■ Activity: Output all entries exactly as they appear and skip the pictures.

=-=-=-=-=

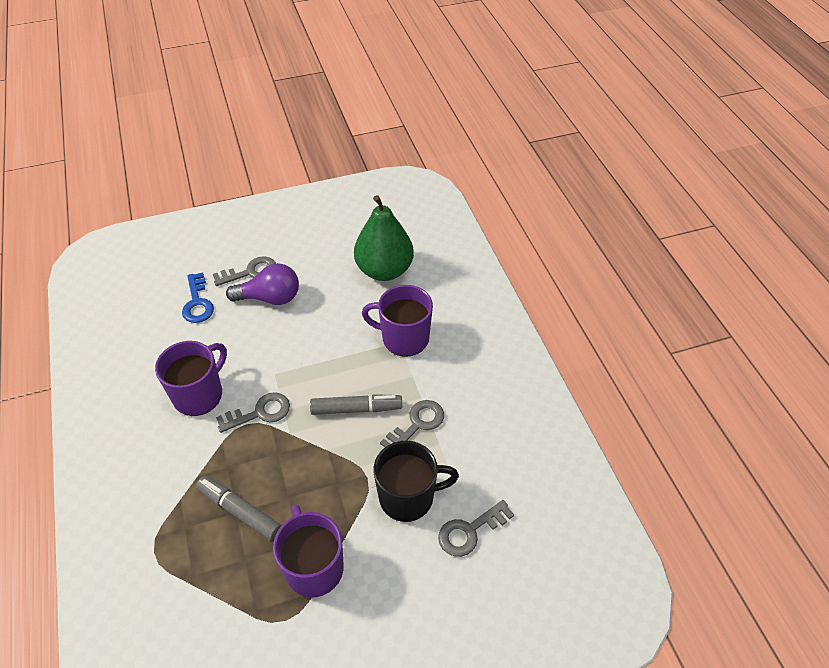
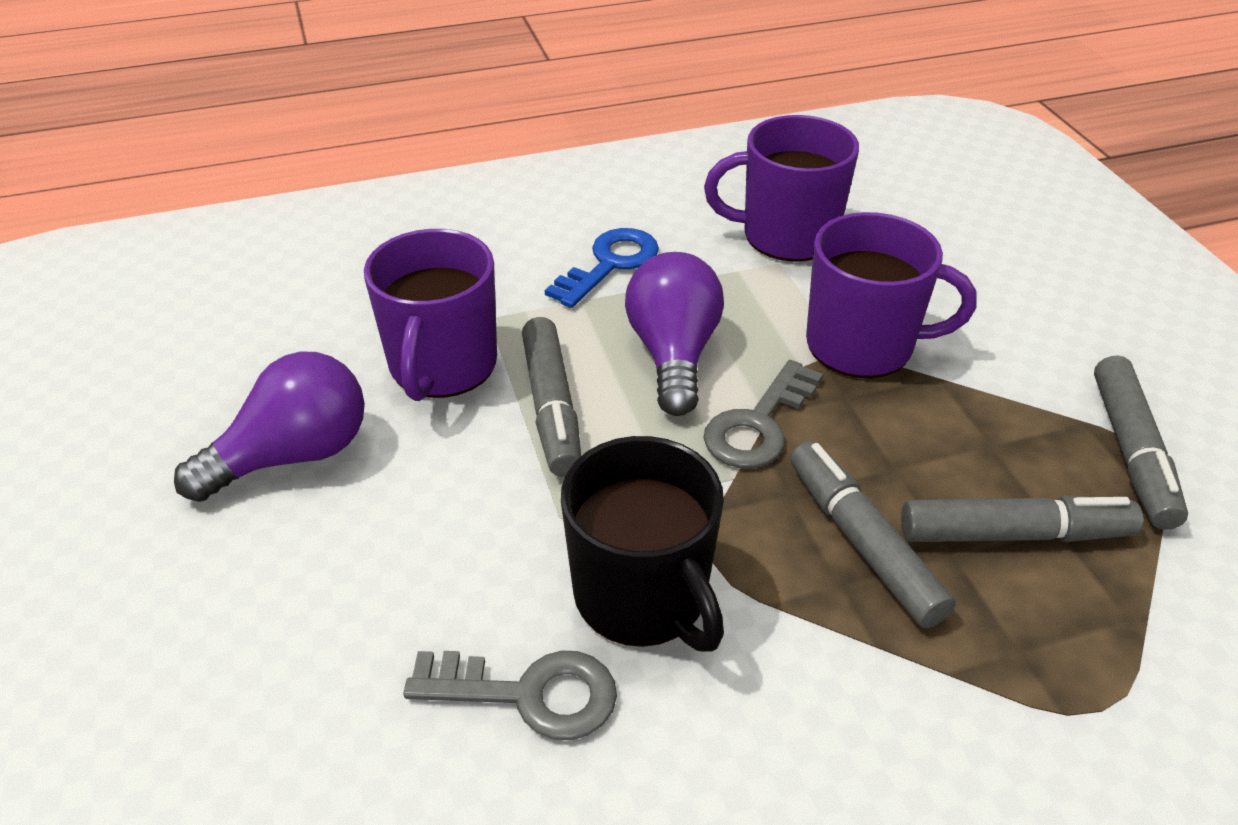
green pear: 1 -> 0
grey key: 4 -> 2
grey marker: 2 -> 4
purple light bulb: 1 -> 2

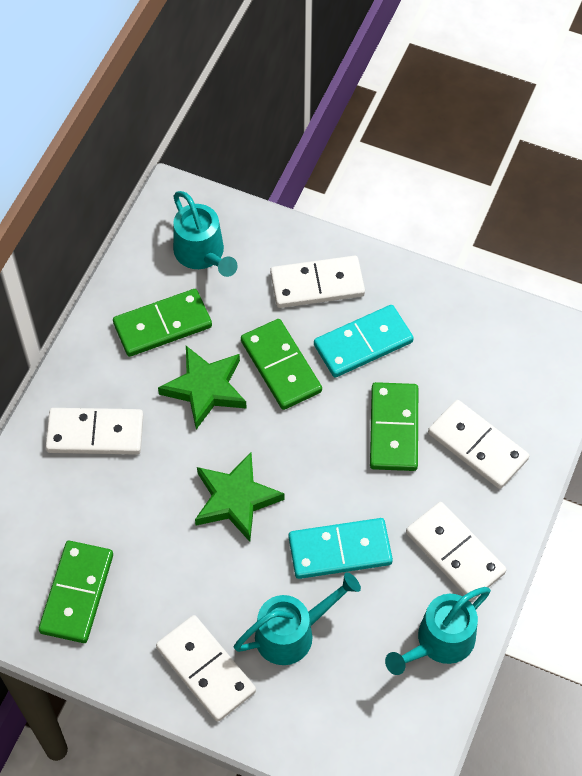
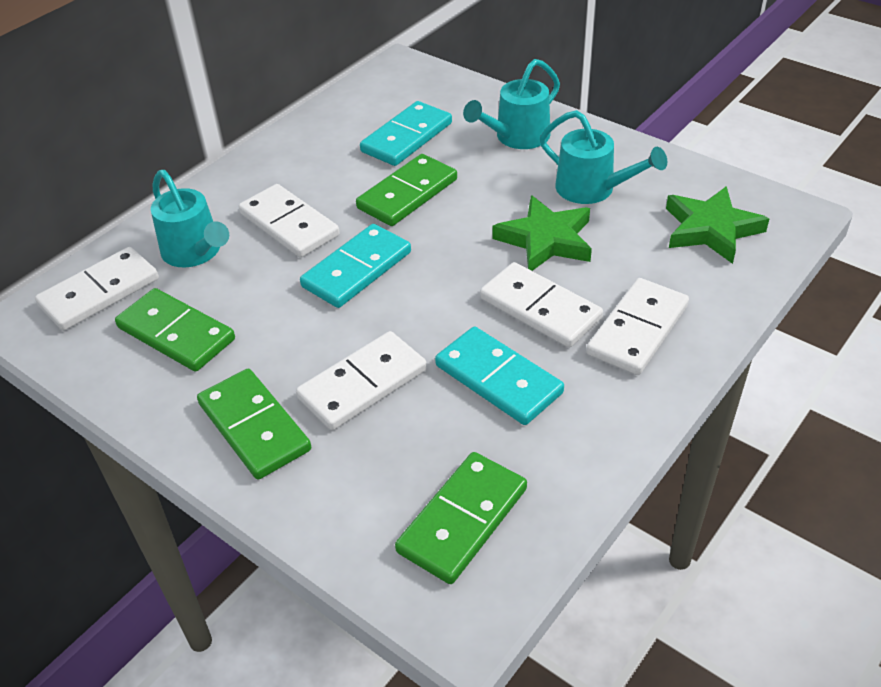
turquoise domino: 2 -> 3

=-=-=-=-=

■ Reply to the exercise:
green pear: 1 -> 0
grey key: 4 -> 2
grey marker: 2 -> 4
purple light bulb: 1 -> 2

turquoise domino: 2 -> 3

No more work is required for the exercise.